WORK ORDER:
Output what the records say, word for word, with no images.

(Revision tracking records)
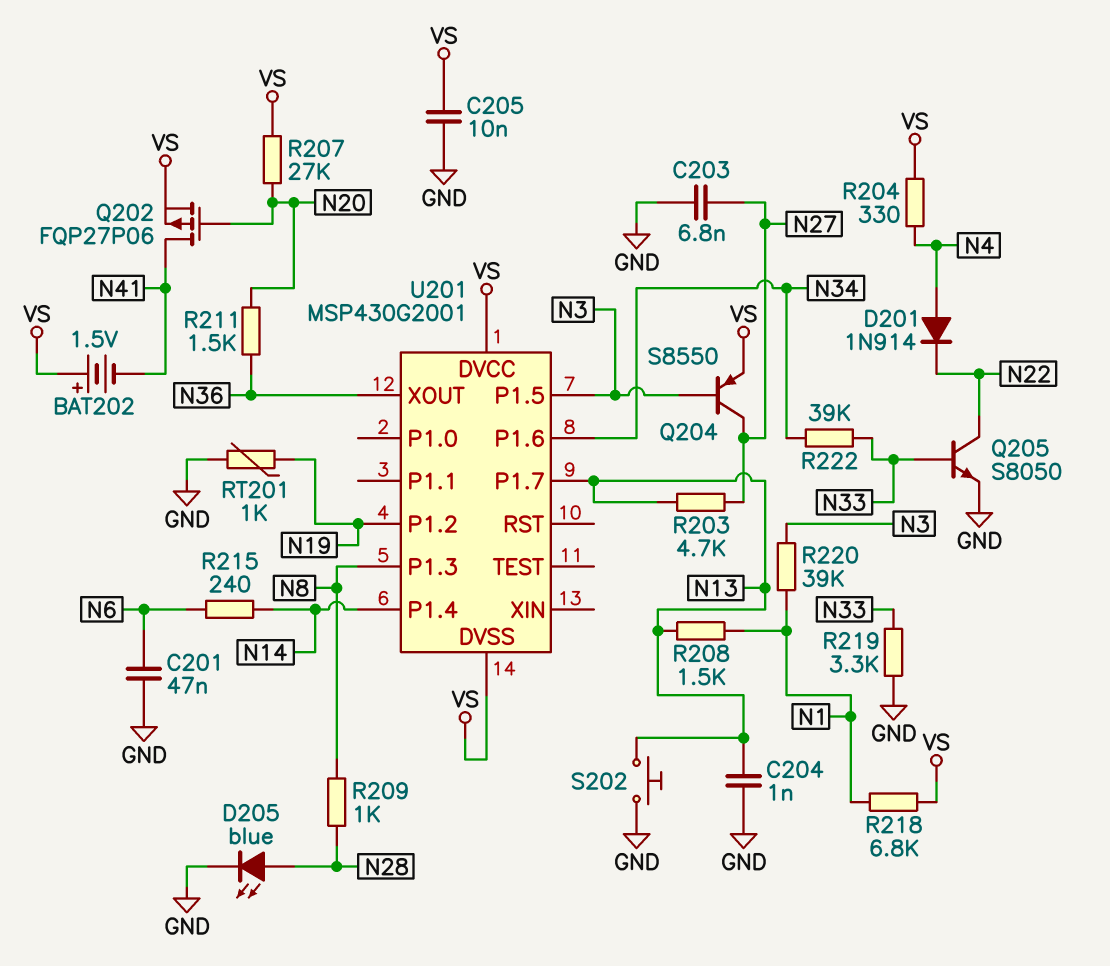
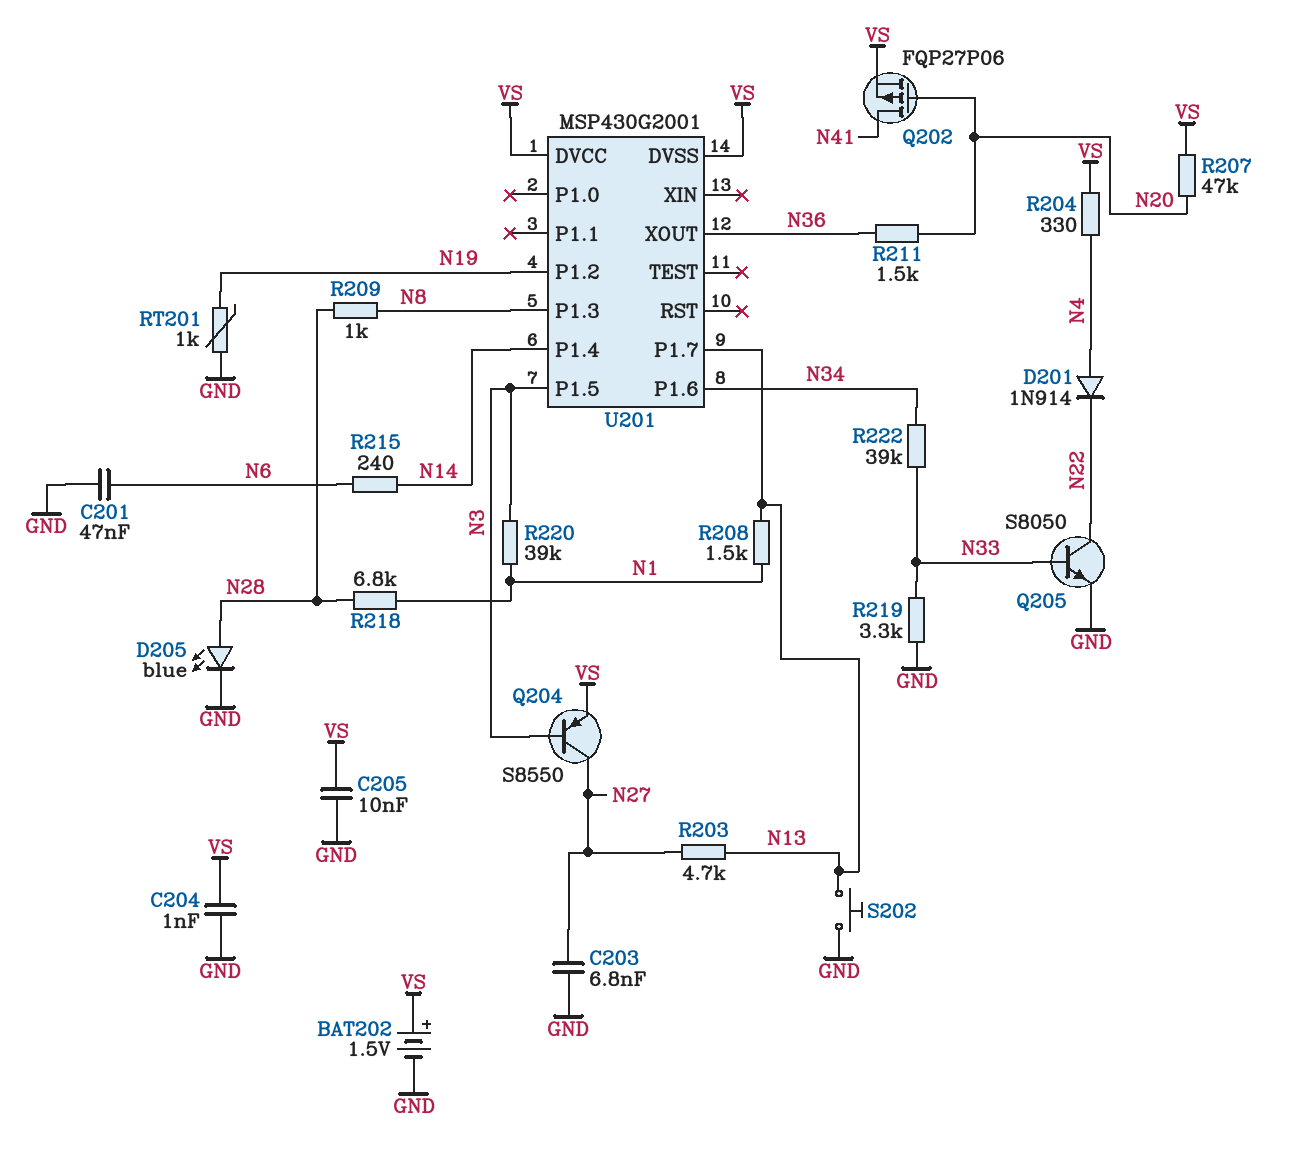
BAT202: 1.5V (plus VS, minus N41) -> 1.5V (plus VS, minus GND)
C204: 1nF (GND, N13) -> 1nF (GND, VS)
R207: 27k (N20, VS) -> 47k (N20, VS)
R218: 6.8k (N1, VS) -> 6.8k (N1, N28)

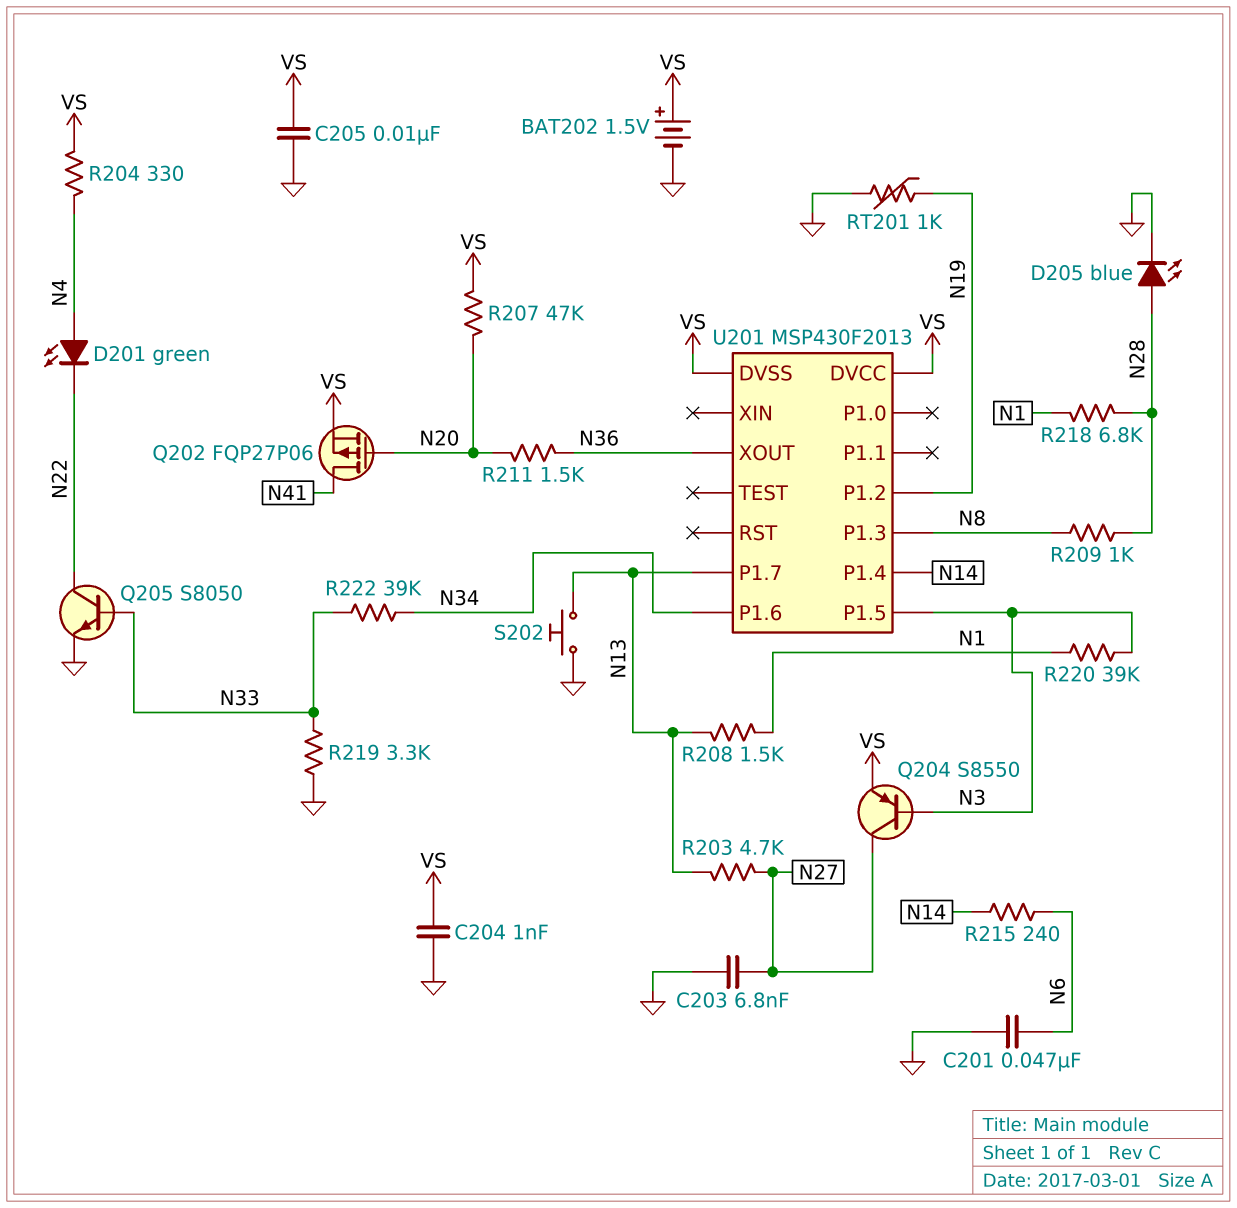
D201: diode 1N914 (A N4, K N22) -> LED green (A N4, K N22)
U201: MSP430G2001 -> MSP430F2013

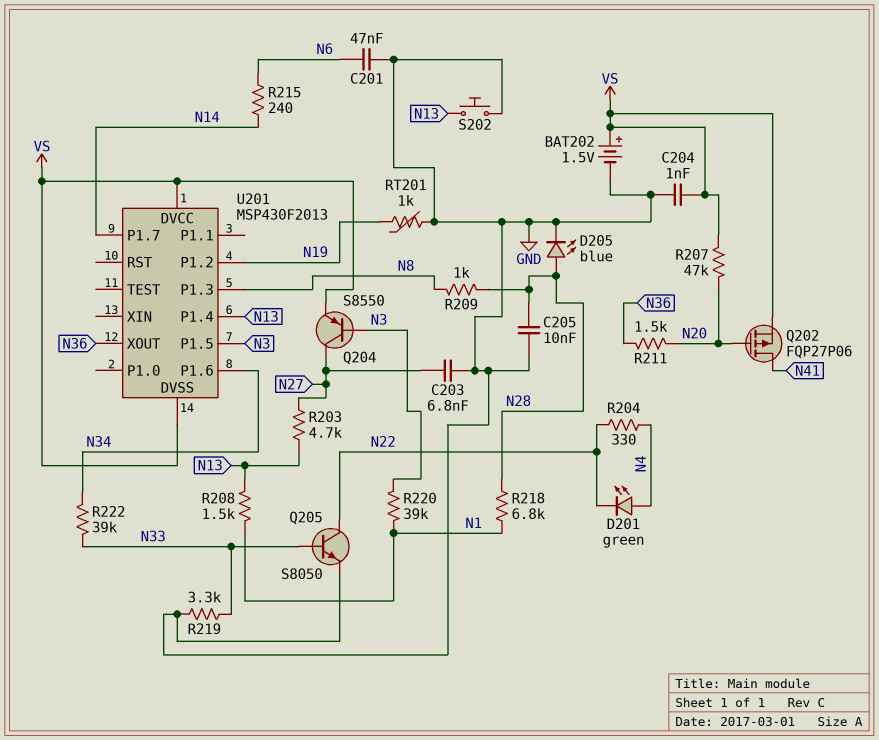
C205: 10nF (GND, VS) -> 10nF (GND, N28)
R204: 330 (N4, VS) -> 330 (N4, N22)
U201 pin P1.4: N14 -> N13
U201 pin P1.7: N13 -> N14

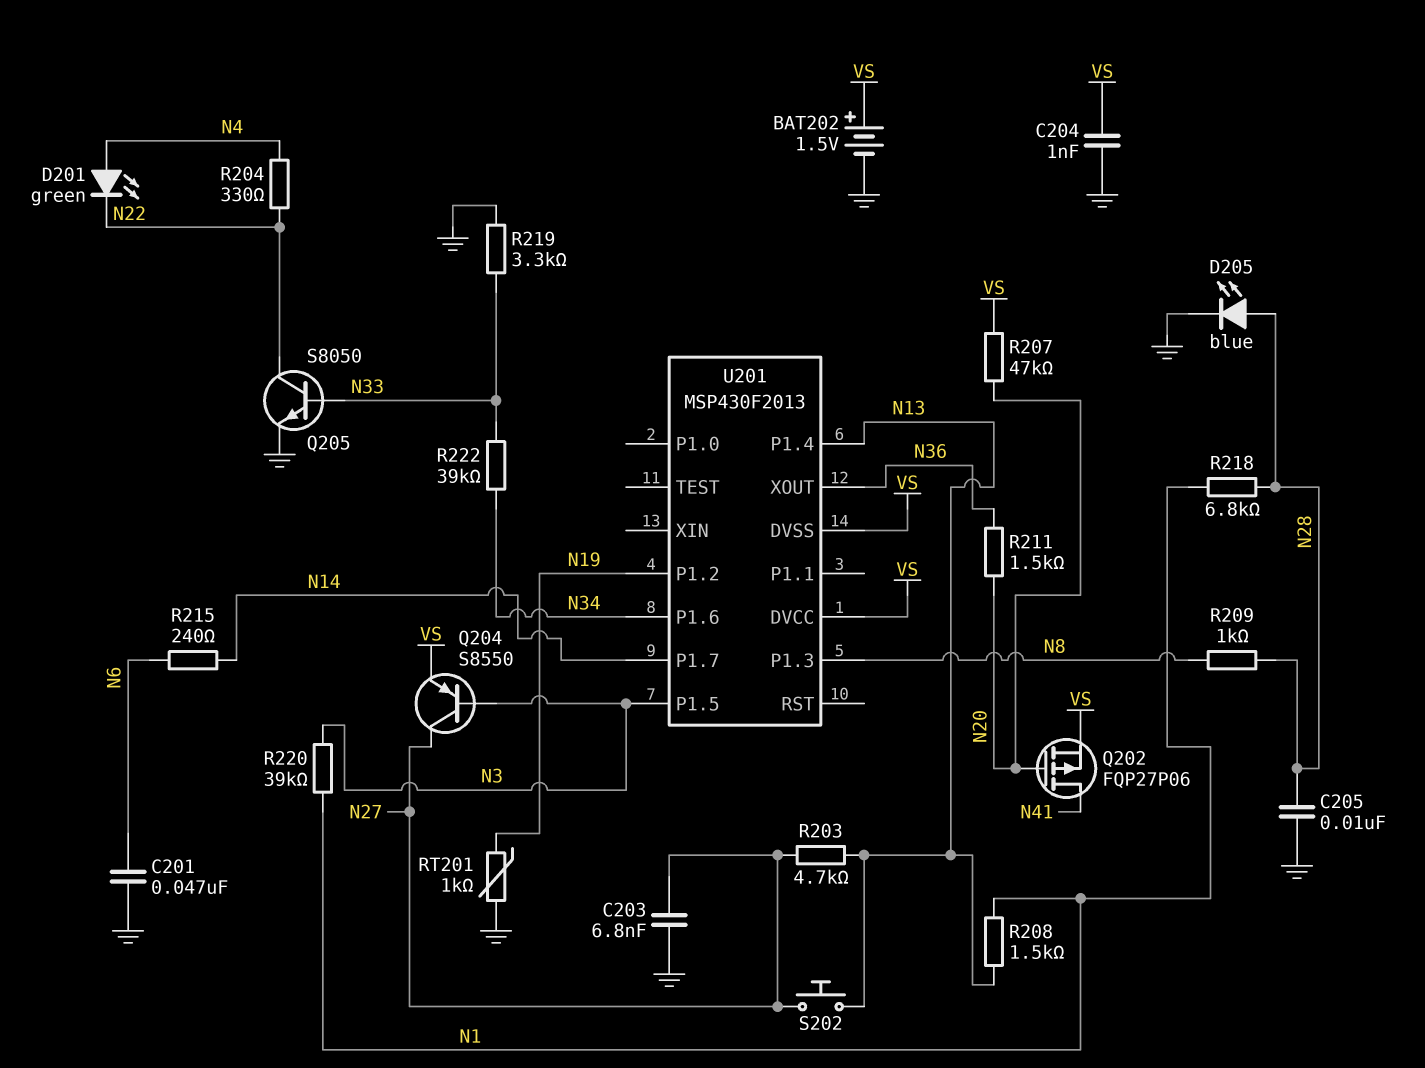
S202: button (GND, N13) -> button (N13, N27)

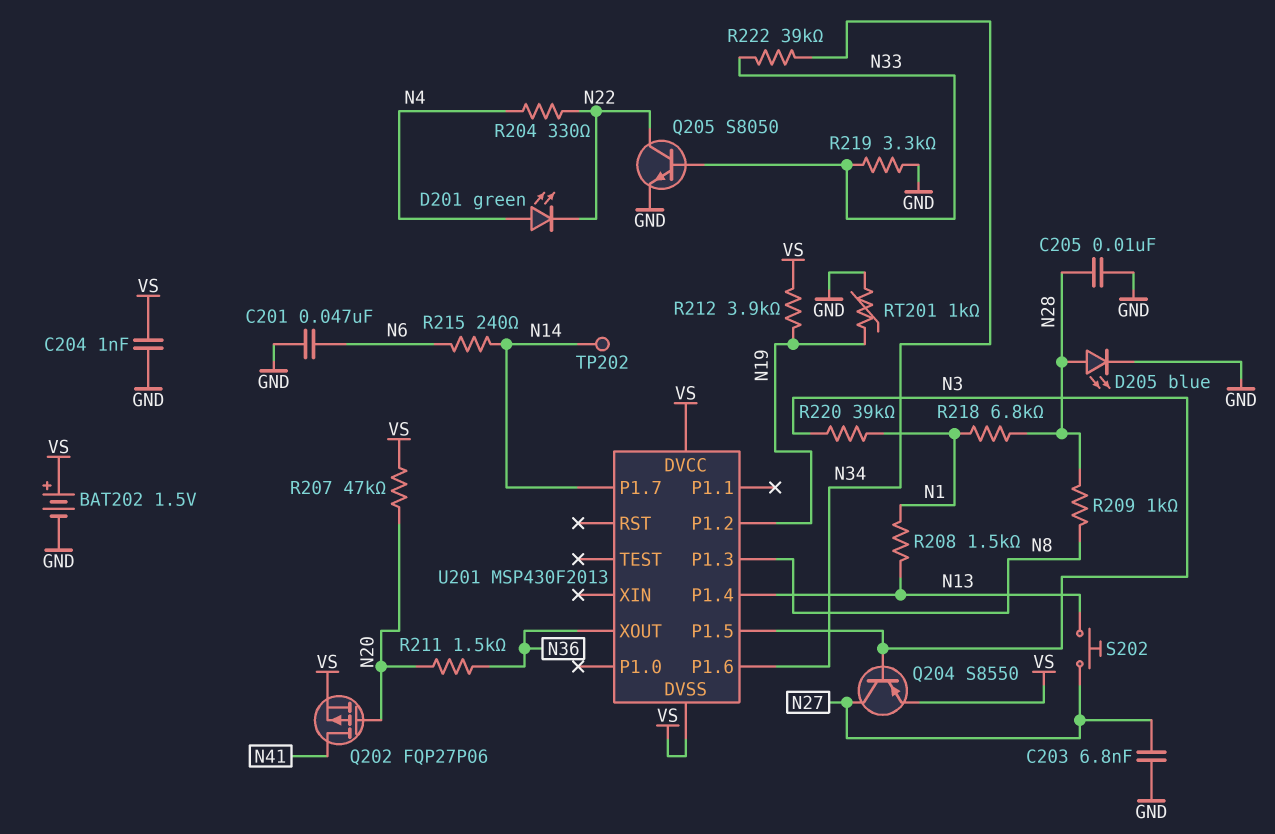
R203: 4.7k (N13, N27) -> none
R212: none -> 3.9k (N19, VS)
TP202: none -> test point (N14)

OUTPUT BELOW:
BAT202: 1.5V (plus VS, minus N41) -> 1.5V (plus VS, minus GND)
C204: 1nF (GND, N13) -> 1nF (GND, VS)
R207: 27k (N20, VS) -> 47k (N20, VS)
R218: 6.8k (N1, VS) -> 6.8k (N1, N28)

D201: diode 1N914 (A N4, K N22) -> LED green (A N4, K N22)
U201: MSP430G2001 -> MSP430F2013

C205: 10nF (GND, VS) -> 10nF (GND, N28)
R204: 330 (N4, VS) -> 330 (N4, N22)
U201 pin P1.4: N14 -> N13
U201 pin P1.7: N13 -> N14

S202: button (GND, N13) -> button (N13, N27)

R203: 4.7k (N13, N27) -> none
R212: none -> 3.9k (N19, VS)
TP202: none -> test point (N14)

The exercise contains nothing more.